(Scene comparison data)
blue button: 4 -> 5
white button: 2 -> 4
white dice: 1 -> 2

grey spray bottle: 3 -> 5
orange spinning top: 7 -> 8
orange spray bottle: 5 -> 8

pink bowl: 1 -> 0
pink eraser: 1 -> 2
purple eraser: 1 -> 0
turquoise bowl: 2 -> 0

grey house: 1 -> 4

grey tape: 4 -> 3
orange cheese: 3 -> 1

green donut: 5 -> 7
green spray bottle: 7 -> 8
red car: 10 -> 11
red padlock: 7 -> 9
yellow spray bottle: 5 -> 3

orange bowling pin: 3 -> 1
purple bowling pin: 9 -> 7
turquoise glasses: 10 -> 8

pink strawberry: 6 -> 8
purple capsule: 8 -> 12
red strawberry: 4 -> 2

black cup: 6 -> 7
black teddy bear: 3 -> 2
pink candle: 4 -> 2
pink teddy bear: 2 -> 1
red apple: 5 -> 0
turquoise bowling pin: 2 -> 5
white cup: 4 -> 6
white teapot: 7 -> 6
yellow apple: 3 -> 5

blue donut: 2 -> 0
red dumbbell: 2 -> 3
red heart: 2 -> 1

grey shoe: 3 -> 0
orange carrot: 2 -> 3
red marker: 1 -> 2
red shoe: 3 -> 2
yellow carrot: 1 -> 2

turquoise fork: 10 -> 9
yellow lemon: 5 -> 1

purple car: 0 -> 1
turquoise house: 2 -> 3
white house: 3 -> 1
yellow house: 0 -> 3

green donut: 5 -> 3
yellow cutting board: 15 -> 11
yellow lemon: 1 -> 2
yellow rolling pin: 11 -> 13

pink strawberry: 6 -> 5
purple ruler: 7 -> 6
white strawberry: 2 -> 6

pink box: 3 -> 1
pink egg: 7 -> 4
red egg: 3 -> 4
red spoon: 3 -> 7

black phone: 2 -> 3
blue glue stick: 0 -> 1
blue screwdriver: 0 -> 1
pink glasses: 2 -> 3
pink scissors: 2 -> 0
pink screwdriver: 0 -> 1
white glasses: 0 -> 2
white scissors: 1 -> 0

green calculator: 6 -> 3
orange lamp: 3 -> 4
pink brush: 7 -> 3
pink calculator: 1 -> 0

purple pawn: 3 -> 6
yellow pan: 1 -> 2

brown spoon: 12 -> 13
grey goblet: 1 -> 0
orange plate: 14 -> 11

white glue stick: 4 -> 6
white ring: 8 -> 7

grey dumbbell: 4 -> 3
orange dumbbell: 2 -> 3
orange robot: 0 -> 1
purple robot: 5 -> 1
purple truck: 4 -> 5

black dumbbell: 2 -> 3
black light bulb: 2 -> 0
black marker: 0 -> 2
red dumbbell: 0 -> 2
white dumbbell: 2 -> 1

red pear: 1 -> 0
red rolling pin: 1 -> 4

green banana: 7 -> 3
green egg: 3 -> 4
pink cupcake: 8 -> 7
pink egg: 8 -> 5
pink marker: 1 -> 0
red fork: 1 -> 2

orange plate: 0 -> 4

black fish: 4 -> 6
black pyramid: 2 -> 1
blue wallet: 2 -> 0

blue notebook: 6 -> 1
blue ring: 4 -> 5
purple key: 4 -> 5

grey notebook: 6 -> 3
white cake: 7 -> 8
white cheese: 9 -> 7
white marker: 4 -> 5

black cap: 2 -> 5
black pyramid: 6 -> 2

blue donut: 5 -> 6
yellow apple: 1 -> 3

> DESCRIPTION OF THE TASK: Return all the lines shown above, word for word.

> WRITTEN RESPONSE:
blue button: 4 -> 5
white button: 2 -> 4
white dice: 1 -> 2

grey spray bottle: 3 -> 5
orange spinning top: 7 -> 8
orange spray bottle: 5 -> 8

pink bowl: 1 -> 0
pink eraser: 1 -> 2
purple eraser: 1 -> 0
turquoise bowl: 2 -> 0

grey house: 1 -> 4

grey tape: 4 -> 3
orange cheese: 3 -> 1

green donut: 5 -> 7
green spray bottle: 7 -> 8
red car: 10 -> 11
red padlock: 7 -> 9
yellow spray bottle: 5 -> 3

orange bowling pin: 3 -> 1
purple bowling pin: 9 -> 7
turquoise glasses: 10 -> 8

pink strawberry: 6 -> 8
purple capsule: 8 -> 12
red strawberry: 4 -> 2

black cup: 6 -> 7
black teddy bear: 3 -> 2
pink candle: 4 -> 2
pink teddy bear: 2 -> 1
red apple: 5 -> 0
turquoise bowling pin: 2 -> 5
white cup: 4 -> 6
white teapot: 7 -> 6
yellow apple: 3 -> 5

blue donut: 2 -> 0
red dumbbell: 2 -> 3
red heart: 2 -> 1

grey shoe: 3 -> 0
orange carrot: 2 -> 3
red marker: 1 -> 2
red shoe: 3 -> 2
yellow carrot: 1 -> 2

turquoise fork: 10 -> 9
yellow lemon: 5 -> 1

purple car: 0 -> 1
turquoise house: 2 -> 3
white house: 3 -> 1
yellow house: 0 -> 3

green donut: 5 -> 3
yellow cutting board: 15 -> 11
yellow lemon: 1 -> 2
yellow rolling pin: 11 -> 13

pink strawberry: 6 -> 5
purple ruler: 7 -> 6
white strawberry: 2 -> 6

pink box: 3 -> 1
pink egg: 7 -> 4
red egg: 3 -> 4
red spoon: 3 -> 7

black phone: 2 -> 3
blue glue stick: 0 -> 1
blue screwdriver: 0 -> 1
pink glasses: 2 -> 3
pink scissors: 2 -> 0
pink screwdriver: 0 -> 1
white glasses: 0 -> 2
white scissors: 1 -> 0

green calculator: 6 -> 3
orange lamp: 3 -> 4
pink brush: 7 -> 3
pink calculator: 1 -> 0

purple pawn: 3 -> 6
yellow pan: 1 -> 2

brown spoon: 12 -> 13
grey goblet: 1 -> 0
orange plate: 14 -> 11

white glue stick: 4 -> 6
white ring: 8 -> 7

grey dumbbell: 4 -> 3
orange dumbbell: 2 -> 3
orange robot: 0 -> 1
purple robot: 5 -> 1
purple truck: 4 -> 5

black dumbbell: 2 -> 3
black light bulb: 2 -> 0
black marker: 0 -> 2
red dumbbell: 0 -> 2
white dumbbell: 2 -> 1

red pear: 1 -> 0
red rolling pin: 1 -> 4

green banana: 7 -> 3
green egg: 3 -> 4
pink cupcake: 8 -> 7
pink egg: 8 -> 5
pink marker: 1 -> 0
red fork: 1 -> 2

orange plate: 0 -> 4

black fish: 4 -> 6
black pyramid: 2 -> 1
blue wallet: 2 -> 0

blue notebook: 6 -> 1
blue ring: 4 -> 5
purple key: 4 -> 5

grey notebook: 6 -> 3
white cake: 7 -> 8
white cheese: 9 -> 7
white marker: 4 -> 5

black cap: 2 -> 5
black pyramid: 6 -> 2

blue donut: 5 -> 6
yellow apple: 1 -> 3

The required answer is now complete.